Stored items from a collection
"""

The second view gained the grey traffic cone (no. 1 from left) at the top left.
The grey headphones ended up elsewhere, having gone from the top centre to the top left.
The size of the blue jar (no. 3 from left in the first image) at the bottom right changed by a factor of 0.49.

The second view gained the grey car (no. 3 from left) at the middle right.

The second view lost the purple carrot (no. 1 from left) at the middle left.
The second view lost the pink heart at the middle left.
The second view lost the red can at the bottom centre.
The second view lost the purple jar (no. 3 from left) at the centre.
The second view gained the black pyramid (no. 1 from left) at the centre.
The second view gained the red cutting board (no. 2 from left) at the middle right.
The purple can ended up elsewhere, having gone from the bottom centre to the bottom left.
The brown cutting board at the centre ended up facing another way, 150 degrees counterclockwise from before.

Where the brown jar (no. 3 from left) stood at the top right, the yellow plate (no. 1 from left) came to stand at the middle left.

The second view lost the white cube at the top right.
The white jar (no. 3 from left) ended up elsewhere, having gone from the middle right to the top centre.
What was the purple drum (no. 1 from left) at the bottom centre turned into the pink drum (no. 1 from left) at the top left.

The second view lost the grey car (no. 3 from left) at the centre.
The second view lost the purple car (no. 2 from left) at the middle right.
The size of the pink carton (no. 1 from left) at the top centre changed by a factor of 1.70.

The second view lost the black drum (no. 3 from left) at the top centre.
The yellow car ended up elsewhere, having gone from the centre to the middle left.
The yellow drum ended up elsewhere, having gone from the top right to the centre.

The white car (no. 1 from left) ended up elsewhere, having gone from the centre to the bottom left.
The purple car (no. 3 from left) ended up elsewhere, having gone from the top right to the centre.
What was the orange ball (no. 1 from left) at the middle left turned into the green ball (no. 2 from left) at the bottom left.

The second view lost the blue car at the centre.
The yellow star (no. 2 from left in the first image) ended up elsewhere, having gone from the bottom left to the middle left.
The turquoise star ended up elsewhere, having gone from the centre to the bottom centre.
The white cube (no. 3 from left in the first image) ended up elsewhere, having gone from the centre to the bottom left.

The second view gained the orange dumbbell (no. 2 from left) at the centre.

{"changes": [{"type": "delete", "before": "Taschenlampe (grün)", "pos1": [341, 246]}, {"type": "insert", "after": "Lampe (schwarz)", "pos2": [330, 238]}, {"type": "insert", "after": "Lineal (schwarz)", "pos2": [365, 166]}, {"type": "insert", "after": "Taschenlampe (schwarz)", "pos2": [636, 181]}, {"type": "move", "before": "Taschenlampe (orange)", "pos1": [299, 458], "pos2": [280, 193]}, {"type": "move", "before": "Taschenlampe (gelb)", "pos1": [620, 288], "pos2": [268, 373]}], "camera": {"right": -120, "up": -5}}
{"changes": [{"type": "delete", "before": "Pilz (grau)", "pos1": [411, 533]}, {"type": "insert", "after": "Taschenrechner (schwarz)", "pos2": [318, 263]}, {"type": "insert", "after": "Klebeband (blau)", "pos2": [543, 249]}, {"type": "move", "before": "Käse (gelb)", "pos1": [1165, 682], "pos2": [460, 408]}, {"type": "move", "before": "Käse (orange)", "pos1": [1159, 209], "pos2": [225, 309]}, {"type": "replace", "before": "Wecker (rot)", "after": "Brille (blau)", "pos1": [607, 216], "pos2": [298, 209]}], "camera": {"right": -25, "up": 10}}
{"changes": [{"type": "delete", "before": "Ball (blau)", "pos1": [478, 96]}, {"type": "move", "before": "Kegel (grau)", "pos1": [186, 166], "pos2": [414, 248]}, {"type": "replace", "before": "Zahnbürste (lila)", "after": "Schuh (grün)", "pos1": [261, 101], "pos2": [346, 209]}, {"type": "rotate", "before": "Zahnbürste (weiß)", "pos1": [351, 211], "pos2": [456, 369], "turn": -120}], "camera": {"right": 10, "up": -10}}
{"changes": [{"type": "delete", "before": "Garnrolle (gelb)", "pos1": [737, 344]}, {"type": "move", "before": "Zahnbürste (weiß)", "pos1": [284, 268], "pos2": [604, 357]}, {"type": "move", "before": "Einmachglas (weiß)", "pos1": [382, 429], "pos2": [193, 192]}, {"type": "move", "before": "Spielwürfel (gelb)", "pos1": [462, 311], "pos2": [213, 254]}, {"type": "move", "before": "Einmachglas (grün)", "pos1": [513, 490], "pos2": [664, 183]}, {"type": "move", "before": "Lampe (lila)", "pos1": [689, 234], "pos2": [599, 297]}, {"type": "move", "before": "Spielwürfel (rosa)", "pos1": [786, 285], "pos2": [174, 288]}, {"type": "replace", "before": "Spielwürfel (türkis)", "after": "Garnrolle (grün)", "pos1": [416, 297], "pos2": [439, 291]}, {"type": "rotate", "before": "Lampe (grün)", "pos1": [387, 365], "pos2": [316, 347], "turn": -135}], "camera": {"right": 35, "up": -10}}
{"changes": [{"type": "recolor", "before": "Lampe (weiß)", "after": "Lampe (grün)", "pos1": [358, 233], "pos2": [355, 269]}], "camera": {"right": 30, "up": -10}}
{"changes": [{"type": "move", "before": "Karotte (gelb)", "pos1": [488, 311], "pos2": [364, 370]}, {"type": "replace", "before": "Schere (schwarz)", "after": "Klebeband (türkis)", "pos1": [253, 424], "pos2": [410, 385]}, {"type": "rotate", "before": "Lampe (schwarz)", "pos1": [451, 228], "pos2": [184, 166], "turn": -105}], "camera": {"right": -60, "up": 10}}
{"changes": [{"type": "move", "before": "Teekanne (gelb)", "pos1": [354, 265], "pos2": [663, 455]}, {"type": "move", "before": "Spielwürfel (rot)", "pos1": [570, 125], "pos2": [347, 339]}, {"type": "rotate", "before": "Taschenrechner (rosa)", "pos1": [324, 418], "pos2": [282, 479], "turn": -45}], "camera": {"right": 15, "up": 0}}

"""

| TASK INSTRUCTIONS |
Would you write the records out again, word for word?

| YOUR SOLUTION |
The second view gained the grey traffic cone (no. 1 from left) at the top left.
The grey headphones ended up elsewhere, having gone from the top centre to the top left.
The size of the blue jar (no. 3 from left in the first image) at the bottom right changed by a factor of 0.49.

The second view gained the grey car (no. 3 from left) at the middle right.

The second view lost the purple carrot (no. 1 from left) at the middle left.
The second view lost the pink heart at the middle left.
The second view lost the red can at the bottom centre.
The second view lost the purple jar (no. 3 from left) at the centre.
The second view gained the black pyramid (no. 1 from left) at the centre.
The second view gained the red cutting board (no. 2 from left) at the middle right.
The purple can ended up elsewhere, having gone from the bottom centre to the bottom left.
The brown cutting board at the centre ended up facing another way, 150 degrees counterclockwise from before.

Where the brown jar (no. 3 from left) stood at the top right, the yellow plate (no. 1 from left) came to stand at the middle left.

The second view lost the white cube at the top right.
The white jar (no. 3 from left) ended up elsewhere, having gone from the middle right to the top centre.
What was the purple drum (no. 1 from left) at the bottom centre turned into the pink drum (no. 1 from left) at the top left.

The second view lost the grey car (no. 3 from left) at the centre.
The second view lost the purple car (no. 2 from left) at the middle right.
The size of the pink carton (no. 1 from left) at the top centre changed by a factor of 1.70.

The second view lost the black drum (no. 3 from left) at the top centre.
The yellow car ended up elsewhere, having gone from the centre to the middle left.
The yellow drum ended up elsewhere, having gone from the top right to the centre.

The white car (no. 1 from left) ended up elsewhere, having gone from the centre to the bottom left.
The purple car (no. 3 from left) ended up elsewhere, having gone from the top right to the centre.
What was the orange ball (no. 1 from left) at the middle left turned into the green ball (no. 2 from left) at the bottom left.

The second view lost the blue car at the centre.
The yellow star (no. 2 from left in the first image) ended up elsewhere, having gone from the bottom left to the middle left.
The turquoise star ended up elsewhere, having gone from the centre to the bottom centre.
The white cube (no. 3 from left in the first image) ended up elsewhere, having gone from the centre to the bottom left.

The second view gained the orange dumbbell (no. 2 from left) at the centre.

{"changes": [{"type": "delete", "before": "Taschenlampe (grün)", "pos1": [341, 246]}, {"type": "insert", "after": "Lampe (schwarz)", "pos2": [330, 238]}, {"type": "insert", "after": "Lineal (schwarz)", "pos2": [365, 166]}, {"type": "insert", "after": "Taschenlampe (schwarz)", "pos2": [636, 181]}, {"type": "move", "before": "Taschenlampe (orange)", "pos1": [299, 458], "pos2": [280, 193]}, {"type": "move", "before": "Taschenlampe (gelb)", "pos1": [620, 288], "pos2": [268, 373]}], "camera": {"right": -120, "up": -5}}
{"changes": [{"type": "delete", "before": "Pilz (grau)", "pos1": [411, 533]}, {"type": "insert", "after": "Taschenrechner (schwarz)", "pos2": [318, 263]}, {"type": "insert", "after": "Klebeband (blau)", "pos2": [543, 249]}, {"type": "move", "before": "Käse (gelb)", "pos1": [1165, 682], "pos2": [460, 408]}, {"type": "move", "before": "Käse (orange)", "pos1": [1159, 209], "pos2": [225, 309]}, {"type": "replace", "before": "Wecker (rot)", "after": "Brille (blau)", "pos1": [607, 216], "pos2": [298, 209]}], "camera": {"right": -25, "up": 10}}
{"changes": [{"type": "delete", "before": "Ball (blau)", "pos1": [478, 96]}, {"type": "move", "before": "Kegel (grau)", "pos1": [186, 166], "pos2": [414, 248]}, {"type": "replace", "before": "Zahnbürste (lila)", "after": "Schuh (grün)", "pos1": [261, 101], "pos2": [346, 209]}, {"type": "rotate", "before": "Zahnbürste (weiß)", "pos1": [351, 211], "pos2": [456, 369], "turn": -120}], "camera": {"right": 10, "up": -10}}
{"changes": [{"type": "delete", "before": "Garnrolle (gelb)", "pos1": [737, 344]}, {"type": "move", "before": "Zahnbürste (weiß)", "pos1": [284, 268], "pos2": [604, 357]}, {"type": "move", "before": "Einmachglas (weiß)", "pos1": [382, 429], "pos2": [193, 192]}, {"type": "move", "before": "Spielwürfel (gelb)", "pos1": [462, 311], "pos2": [213, 254]}, {"type": "move", "before": "Einmachglas (grün)", "pos1": [513, 490], "pos2": [664, 183]}, {"type": "move", "before": "Lampe (lila)", "pos1": [689, 234], "pos2": [599, 297]}, {"type": "move", "before": "Spielwürfel (rosa)", "pos1": [786, 285], "pos2": [174, 288]}, {"type": "replace", "before": "Spielwürfel (türkis)", "after": "Garnrolle (grün)", "pos1": [416, 297], "pos2": [439, 291]}, {"type": "rotate", "before": "Lampe (grün)", "pos1": [387, 365], "pos2": [316, 347], "turn": -135}], "camera": {"right": 35, "up": -10}}
{"changes": [{"type": "recolor", "before": "Lampe (weiß)", "after": "Lampe (grün)", "pos1": [358, 233], "pos2": [355, 269]}], "camera": {"right": 30, "up": -10}}
{"changes": [{"type": "move", "before": "Karotte (gelb)", "pos1": [488, 311], "pos2": [364, 370]}, {"type": "replace", "before": "Schere (schwarz)", "after": "Klebeband (türkis)", "pos1": [253, 424], "pos2": [410, 385]}, {"type": "rotate", "before": "Lampe (schwarz)", "pos1": [451, 228], "pos2": [184, 166], "turn": -105}], "camera": {"right": -60, "up": 10}}
{"changes": [{"type": "move", "before": "Teekanne (gelb)", "pos1": [354, 265], "pos2": [663, 455]}, {"type": "move", "before": "Spielwürfel (rot)", "pos1": [570, 125], "pos2": [347, 339]}, {"type": "rotate", "before": "Taschenrechner (rosa)", "pos1": [324, 418], "pos2": [282, 479], "turn": -45}], "camera": {"right": 15, "up": 0}}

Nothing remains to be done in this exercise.